§ Task brief:
The output must start at the line containing "(500, 273) = (379, 150): green" in the records below and stop at the last line, matching each line exactly and leaving out every picture.

§ Information shown:
════════
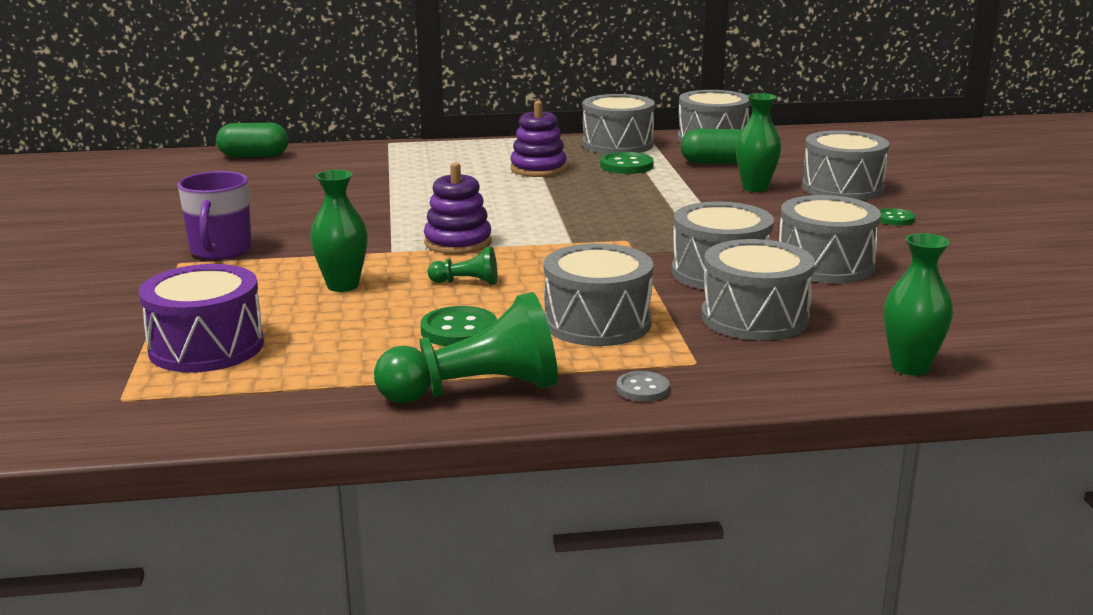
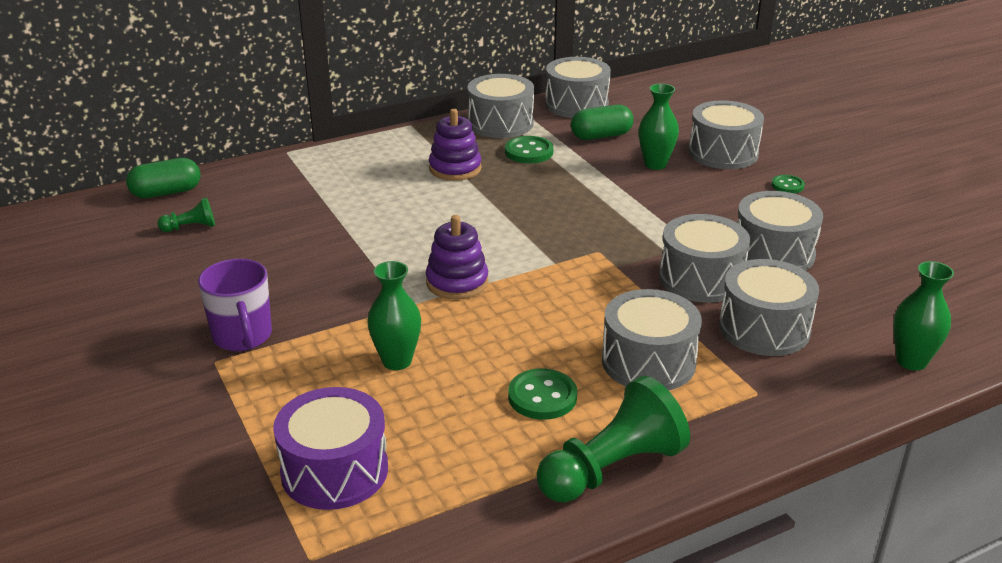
camera: 20 degrees left, 10 degrees up
(467, 282) = (504, 333): green pawn -> green pawn (191, 227)
(642, 389) = (739, 433): grey button -> none

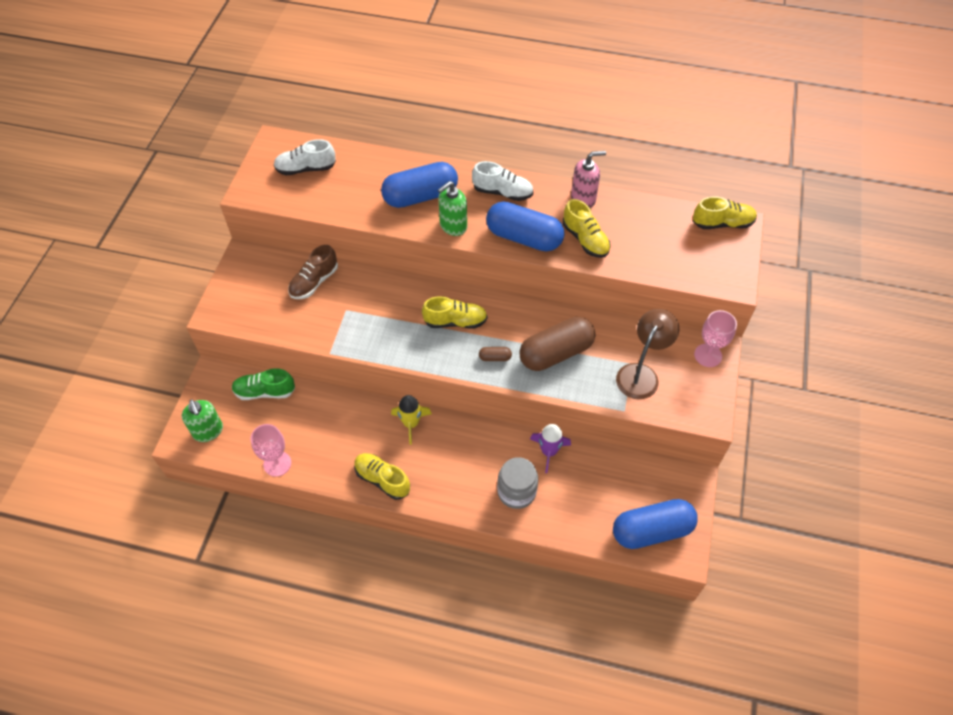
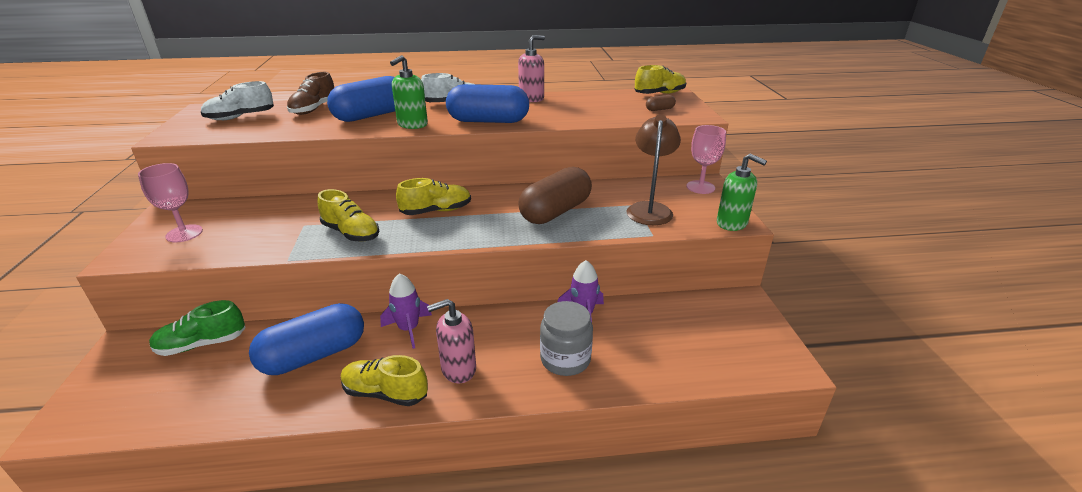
camera: 20 degrees left, 25 degrees down
(208, 431) = (108, 406): green soap dispenser -> green soap dispenser (732, 223)
(277, 463) = (222, 415): pink goblet -> pink goblet (184, 233)
(314, 282) = (261, 213): brown shoe -> brown shoe (314, 109)
(411, 423) = (408, 329): yellow rocket -> purple rocket
(437, 475) = (458, 369): none -> pink soap dispenser
(495, 357) = (492, 226): brown capsule -> brown capsule (659, 109)
(585, 239) = (548, 114): yellow shoe -> yellow shoe (351, 233)
(651, 530) = (739, 353): blue capsule -> blue capsule (314, 355)

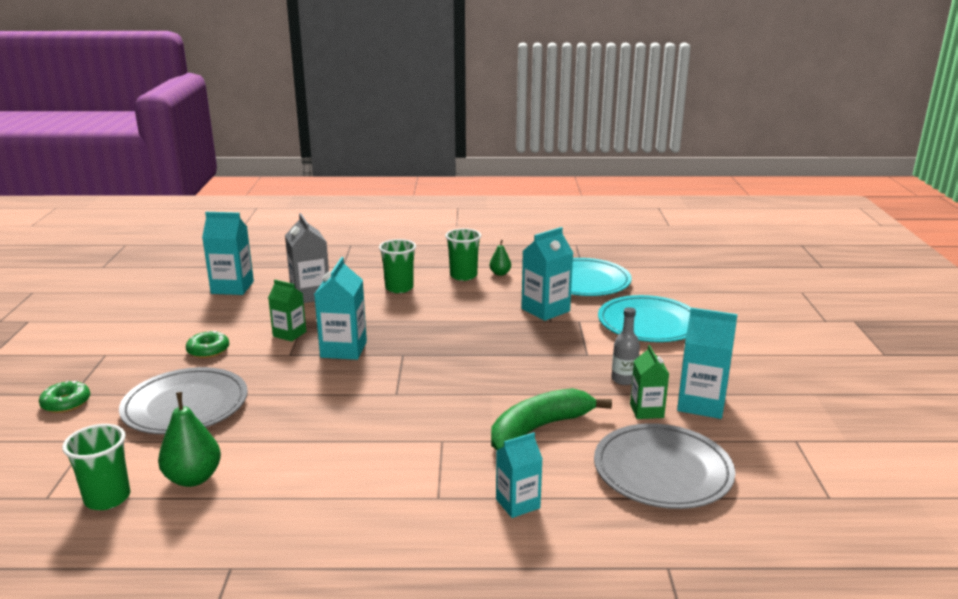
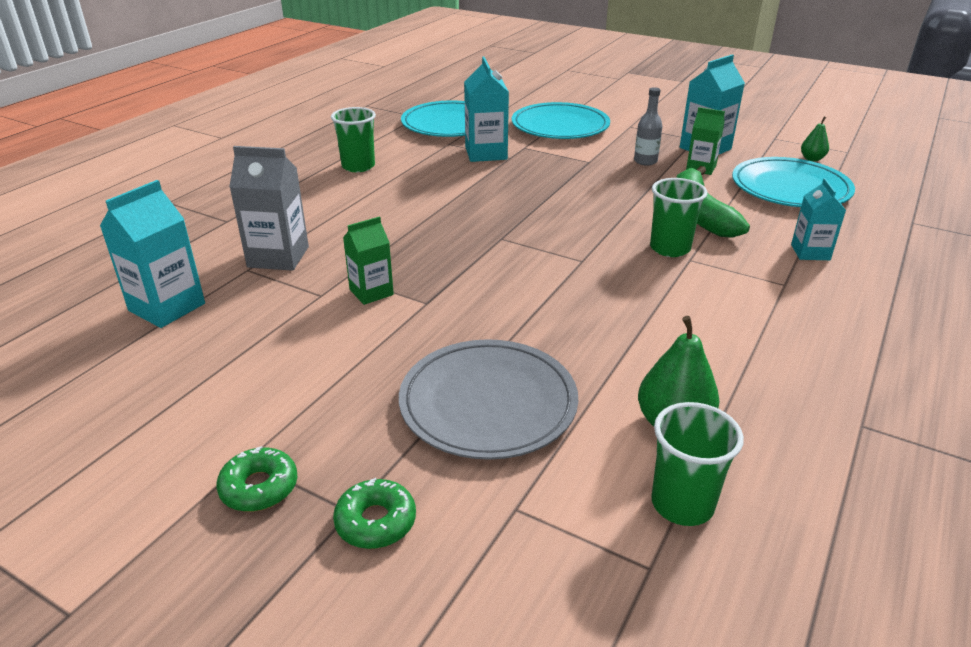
camera: 60 degrees left, 10 degrees up
(208, 350) = (346, 360): green donut -> green donut (259, 487)
(343, 349) = (452, 267): turquoise carton -> none
(399, 288) = (339, 203): green cup -> green cup (670, 248)
(500, 273) = (379, 150): green pear -> green pear (812, 159)
(662, 471) = (790, 188): grey plate -> turquoise plate

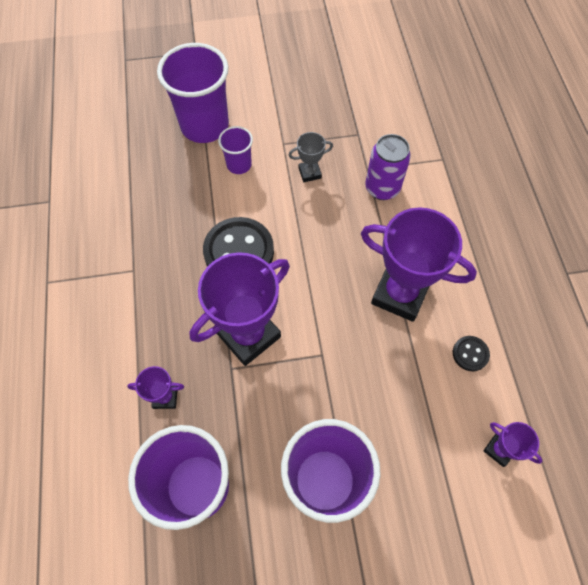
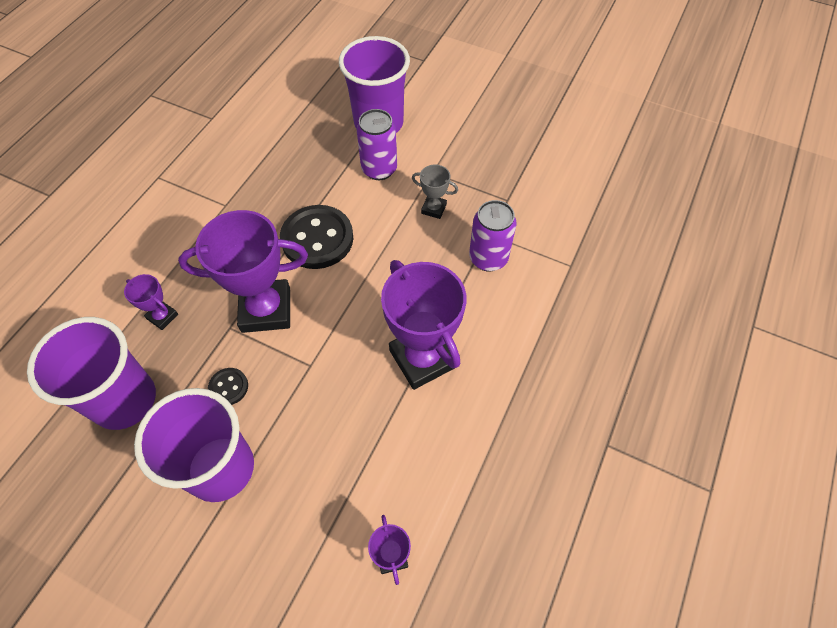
camera: 35 degrees right, 5 degrees down
(239, 165) = (379, 169): purple cup -> purple can
(470, 354) = (441, 453): black button -> black button (228, 387)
════════
§ Response box:
(500, 273) = (379, 150): green pear -> green pear (812, 159)
(662, 471) = (790, 188): grey plate -> turquoise plate

camera: 35 degrees right, 5 degrees down
(239, 165) = (379, 169): purple cup -> purple can
(470, 354) = (441, 453): black button -> black button (228, 387)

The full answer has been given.